::: Input material

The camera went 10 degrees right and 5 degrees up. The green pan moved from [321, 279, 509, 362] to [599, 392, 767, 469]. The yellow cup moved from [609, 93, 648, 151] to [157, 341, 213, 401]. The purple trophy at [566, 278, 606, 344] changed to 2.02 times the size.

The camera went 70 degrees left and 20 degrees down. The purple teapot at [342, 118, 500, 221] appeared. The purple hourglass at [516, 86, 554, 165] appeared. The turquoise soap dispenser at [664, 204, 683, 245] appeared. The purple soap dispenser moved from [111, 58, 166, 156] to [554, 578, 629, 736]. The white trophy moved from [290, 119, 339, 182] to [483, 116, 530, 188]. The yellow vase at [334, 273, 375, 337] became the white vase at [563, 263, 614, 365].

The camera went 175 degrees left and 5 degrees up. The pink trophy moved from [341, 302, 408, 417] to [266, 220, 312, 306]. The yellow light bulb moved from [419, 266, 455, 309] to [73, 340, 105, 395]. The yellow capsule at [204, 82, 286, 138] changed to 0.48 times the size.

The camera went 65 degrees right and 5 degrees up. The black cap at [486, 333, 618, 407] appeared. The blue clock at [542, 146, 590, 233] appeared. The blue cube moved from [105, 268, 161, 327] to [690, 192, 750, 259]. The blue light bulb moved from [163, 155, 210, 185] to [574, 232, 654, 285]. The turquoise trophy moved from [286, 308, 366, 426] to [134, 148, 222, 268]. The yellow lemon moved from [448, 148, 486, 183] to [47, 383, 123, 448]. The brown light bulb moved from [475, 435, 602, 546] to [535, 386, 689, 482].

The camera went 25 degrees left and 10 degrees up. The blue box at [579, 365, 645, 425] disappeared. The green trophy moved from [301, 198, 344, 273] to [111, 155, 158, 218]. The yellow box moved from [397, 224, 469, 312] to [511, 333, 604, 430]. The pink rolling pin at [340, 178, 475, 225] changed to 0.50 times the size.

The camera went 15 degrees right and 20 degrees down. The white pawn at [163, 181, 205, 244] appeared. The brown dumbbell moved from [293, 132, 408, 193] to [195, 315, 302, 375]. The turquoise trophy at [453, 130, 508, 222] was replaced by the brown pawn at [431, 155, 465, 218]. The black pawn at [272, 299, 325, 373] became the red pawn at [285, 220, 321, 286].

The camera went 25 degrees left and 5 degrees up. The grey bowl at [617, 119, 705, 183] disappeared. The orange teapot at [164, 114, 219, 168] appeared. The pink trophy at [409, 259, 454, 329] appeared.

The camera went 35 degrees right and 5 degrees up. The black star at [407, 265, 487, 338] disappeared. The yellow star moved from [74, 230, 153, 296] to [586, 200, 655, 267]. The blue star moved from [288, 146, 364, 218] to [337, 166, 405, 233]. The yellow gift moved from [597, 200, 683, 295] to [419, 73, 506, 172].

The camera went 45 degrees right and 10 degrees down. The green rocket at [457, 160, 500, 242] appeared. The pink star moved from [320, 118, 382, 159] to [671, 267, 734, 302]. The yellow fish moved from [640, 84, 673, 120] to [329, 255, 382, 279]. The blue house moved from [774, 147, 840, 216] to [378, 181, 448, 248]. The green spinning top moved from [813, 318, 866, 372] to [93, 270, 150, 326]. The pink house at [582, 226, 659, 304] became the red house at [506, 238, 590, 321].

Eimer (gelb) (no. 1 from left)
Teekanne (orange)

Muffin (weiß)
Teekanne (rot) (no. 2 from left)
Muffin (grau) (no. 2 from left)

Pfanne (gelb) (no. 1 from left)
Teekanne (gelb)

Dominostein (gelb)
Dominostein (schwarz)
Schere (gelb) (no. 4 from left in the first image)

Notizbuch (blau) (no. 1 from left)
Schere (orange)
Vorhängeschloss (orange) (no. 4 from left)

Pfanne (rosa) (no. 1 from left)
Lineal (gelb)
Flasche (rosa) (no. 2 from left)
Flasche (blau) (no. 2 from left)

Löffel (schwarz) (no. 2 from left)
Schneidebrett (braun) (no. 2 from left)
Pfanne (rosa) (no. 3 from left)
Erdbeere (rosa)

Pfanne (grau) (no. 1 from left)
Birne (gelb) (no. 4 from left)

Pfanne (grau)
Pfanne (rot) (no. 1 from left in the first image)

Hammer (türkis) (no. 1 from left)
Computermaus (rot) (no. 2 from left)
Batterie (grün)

::::::

→ **Exercise prompt**:
Print each line of the data exactly as it was written.

→ **Written solution**:
The camera went 10 degrees right and 5 degrees up. The green pan moved from [321, 279, 509, 362] to [599, 392, 767, 469]. The yellow cup moved from [609, 93, 648, 151] to [157, 341, 213, 401]. The purple trophy at [566, 278, 606, 344] changed to 2.02 times the size.

The camera went 70 degrees left and 20 degrees down. The purple teapot at [342, 118, 500, 221] appeared. The purple hourglass at [516, 86, 554, 165] appeared. The turquoise soap dispenser at [664, 204, 683, 245] appeared. The purple soap dispenser moved from [111, 58, 166, 156] to [554, 578, 629, 736]. The white trophy moved from [290, 119, 339, 182] to [483, 116, 530, 188]. The yellow vase at [334, 273, 375, 337] became the white vase at [563, 263, 614, 365].

The camera went 175 degrees left and 5 degrees up. The pink trophy moved from [341, 302, 408, 417] to [266, 220, 312, 306]. The yellow light bulb moved from [419, 266, 455, 309] to [73, 340, 105, 395]. The yellow capsule at [204, 82, 286, 138] changed to 0.48 times the size.

The camera went 65 degrees right and 5 degrees up. The black cap at [486, 333, 618, 407] appeared. The blue clock at [542, 146, 590, 233] appeared. The blue cube moved from [105, 268, 161, 327] to [690, 192, 750, 259]. The blue light bulb moved from [163, 155, 210, 185] to [574, 232, 654, 285]. The turquoise trophy moved from [286, 308, 366, 426] to [134, 148, 222, 268]. The yellow lemon moved from [448, 148, 486, 183] to [47, 383, 123, 448]. The brown light bulb moved from [475, 435, 602, 546] to [535, 386, 689, 482].

The camera went 25 degrees left and 10 degrees up. The blue box at [579, 365, 645, 425] disappeared. The green trophy moved from [301, 198, 344, 273] to [111, 155, 158, 218]. The yellow box moved from [397, 224, 469, 312] to [511, 333, 604, 430]. The pink rolling pin at [340, 178, 475, 225] changed to 0.50 times the size.

The camera went 15 degrees right and 20 degrees down. The white pawn at [163, 181, 205, 244] appeared. The brown dumbbell moved from [293, 132, 408, 193] to [195, 315, 302, 375]. The turquoise trophy at [453, 130, 508, 222] was replaced by the brown pawn at [431, 155, 465, 218]. The black pawn at [272, 299, 325, 373] became the red pawn at [285, 220, 321, 286].

The camera went 25 degrees left and 5 degrees up. The grey bowl at [617, 119, 705, 183] disappeared. The orange teapot at [164, 114, 219, 168] appeared. The pink trophy at [409, 259, 454, 329] appeared.

The camera went 35 degrees right and 5 degrees up. The black star at [407, 265, 487, 338] disappeared. The yellow star moved from [74, 230, 153, 296] to [586, 200, 655, 267]. The blue star moved from [288, 146, 364, 218] to [337, 166, 405, 233]. The yellow gift moved from [597, 200, 683, 295] to [419, 73, 506, 172].

The camera went 45 degrees right and 10 degrees down. The green rocket at [457, 160, 500, 242] appeared. The pink star moved from [320, 118, 382, 159] to [671, 267, 734, 302]. The yellow fish moved from [640, 84, 673, 120] to [329, 255, 382, 279]. The blue house moved from [774, 147, 840, 216] to [378, 181, 448, 248]. The green spinning top moved from [813, 318, 866, 372] to [93, 270, 150, 326]. The pink house at [582, 226, 659, 304] became the red house at [506, 238, 590, 321].

Eimer (gelb) (no. 1 from left)
Teekanne (orange)

Muffin (weiß)
Teekanne (rot) (no. 2 from left)
Muffin (grau) (no. 2 from left)

Pfanne (gelb) (no. 1 from left)
Teekanne (gelb)

Dominostein (gelb)
Dominostein (schwarz)
Schere (gelb) (no. 4 from left in the first image)

Notizbuch (blau) (no. 1 from left)
Schere (orange)
Vorhängeschloss (orange) (no. 4 from left)

Pfanne (rosa) (no. 1 from left)
Lineal (gelb)
Flasche (rosa) (no. 2 from left)
Flasche (blau) (no. 2 from left)

Löffel (schwarz) (no. 2 from left)
Schneidebrett (braun) (no. 2 from left)
Pfanne (rosa) (no. 3 from left)
Erdbeere (rosa)

Pfanne (grau) (no. 1 from left)
Birne (gelb) (no. 4 from left)

Pfanne (grau)
Pfanne (rot) (no. 1 from left in the first image)

Hammer (türkis) (no. 1 from left)
Computermaus (rot) (no. 2 from left)
Batterie (grün)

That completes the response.